:: Activity ::
Please repeat the records exactly. The pictures are to be left out.
:::
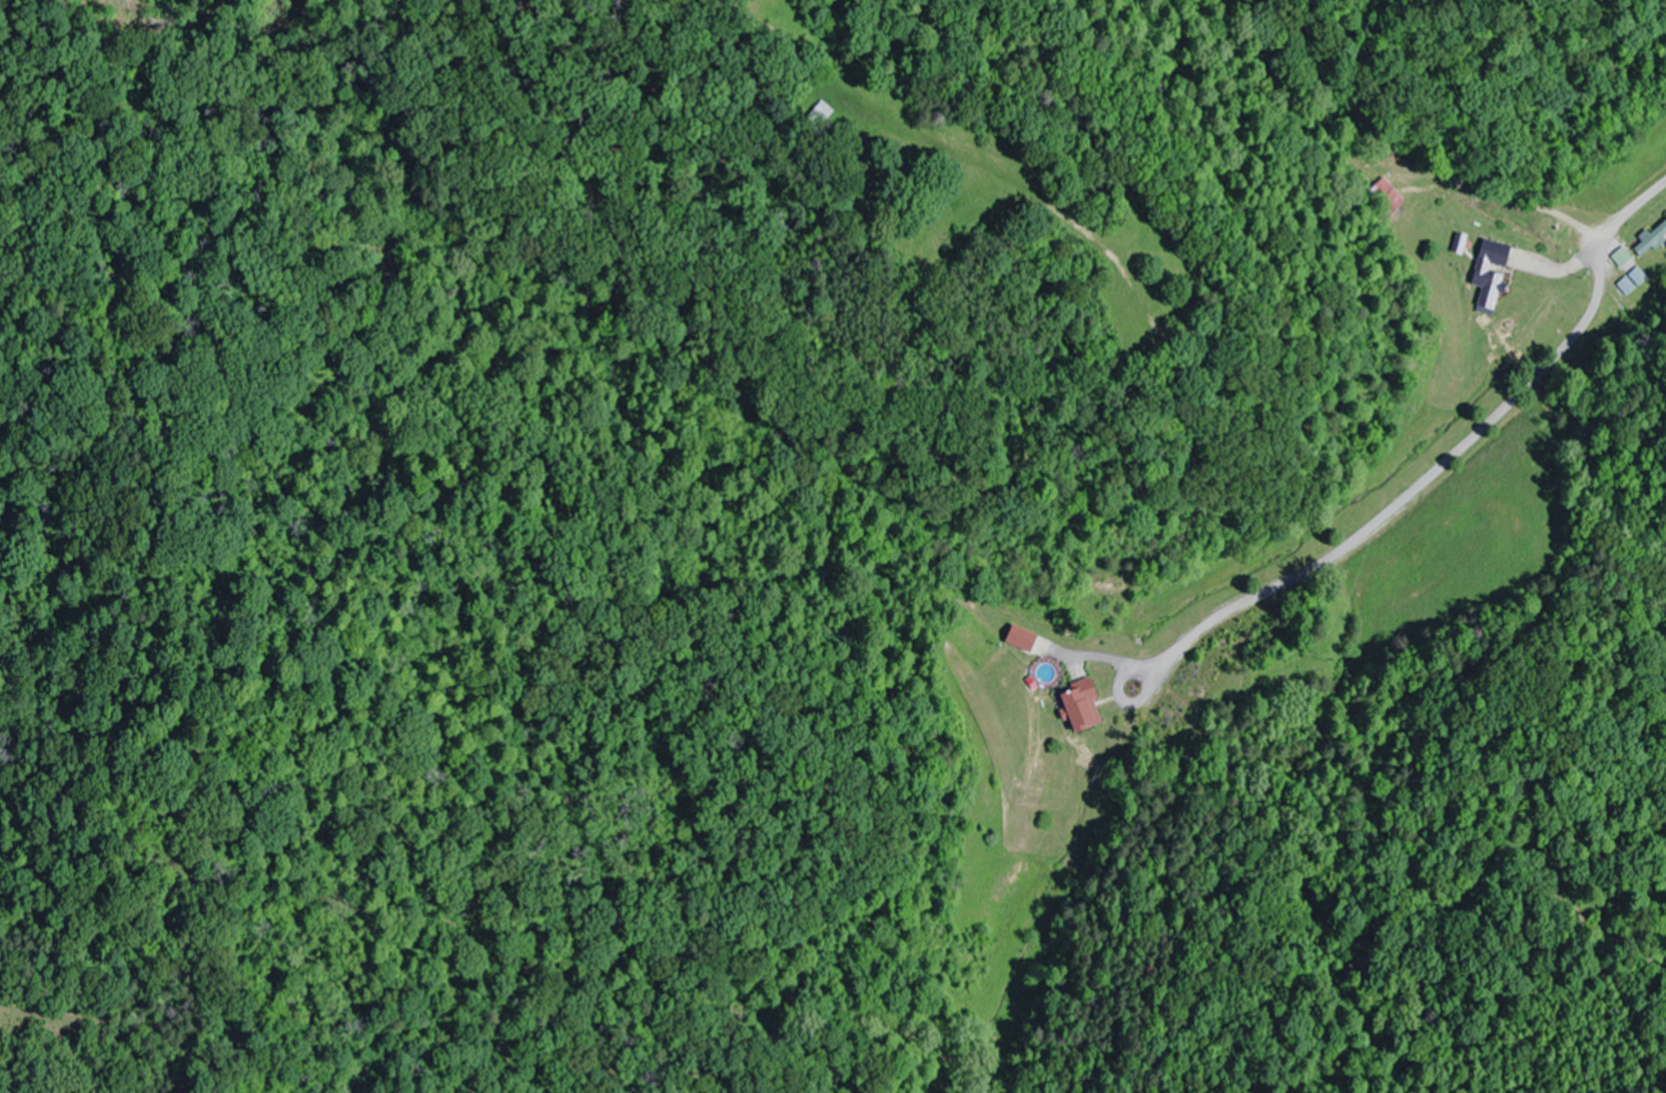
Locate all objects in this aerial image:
building: (1620, 257)
building: (1489, 269)
building: (1630, 281)
road: (1456, 451)
road: (1151, 662)
building: (1081, 704)

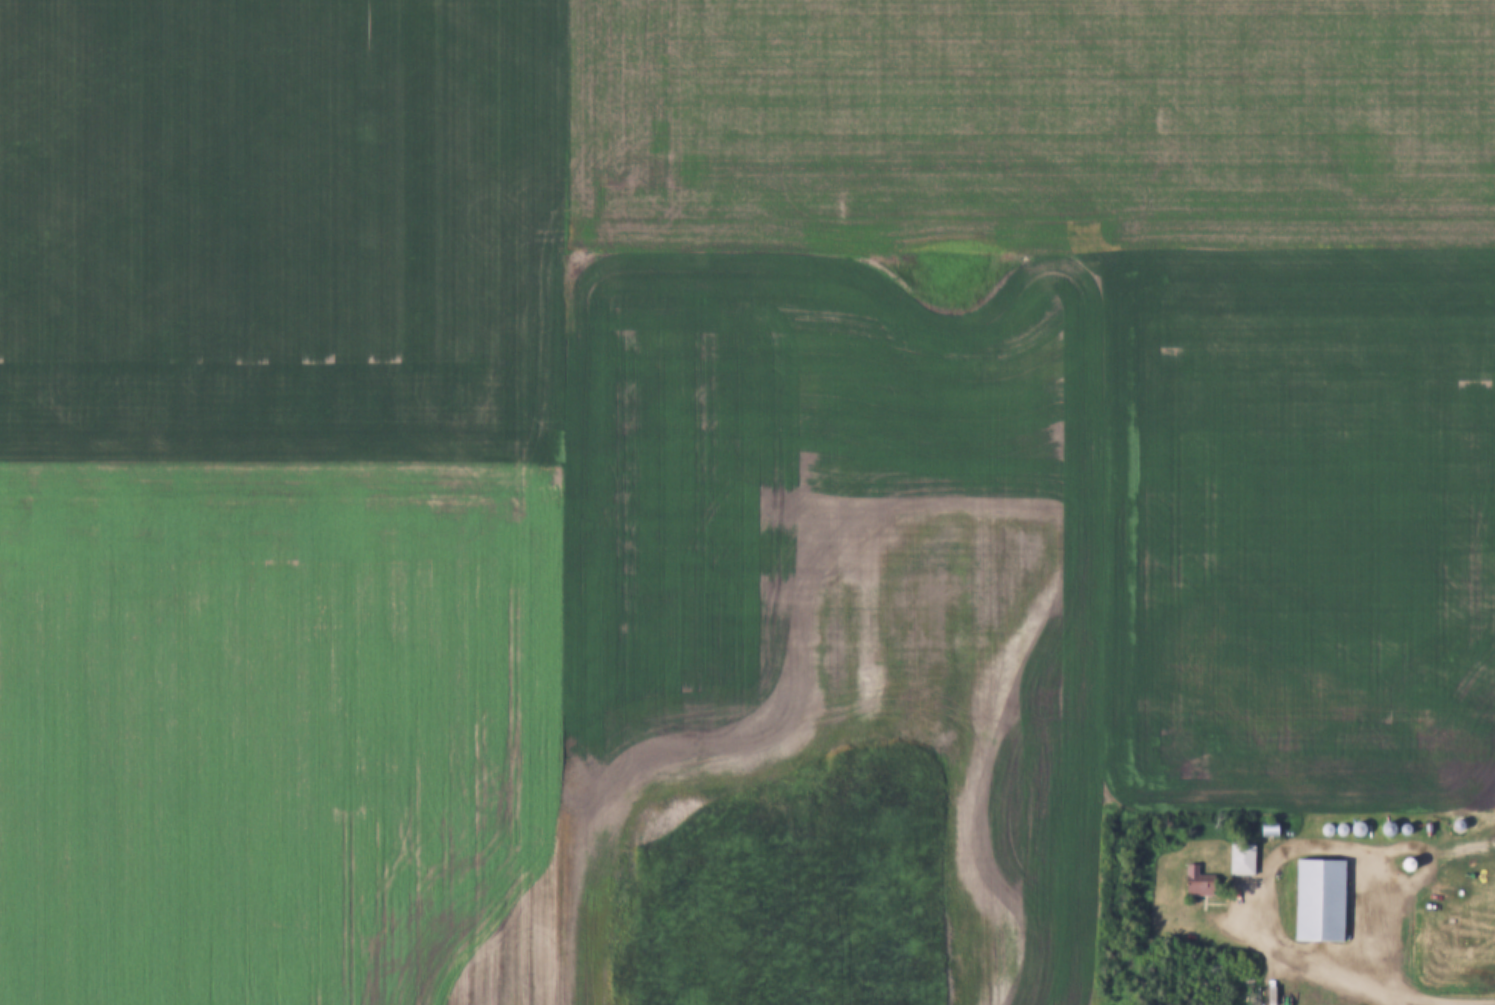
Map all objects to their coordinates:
:::
:: Answer to this task ::
Locate all objects in this aerial image:
building: (1620, 257)
building: (1489, 269)
building: (1630, 281)
road: (1456, 451)
road: (1151, 662)
building: (1081, 704)

Map all objects to their coordinates:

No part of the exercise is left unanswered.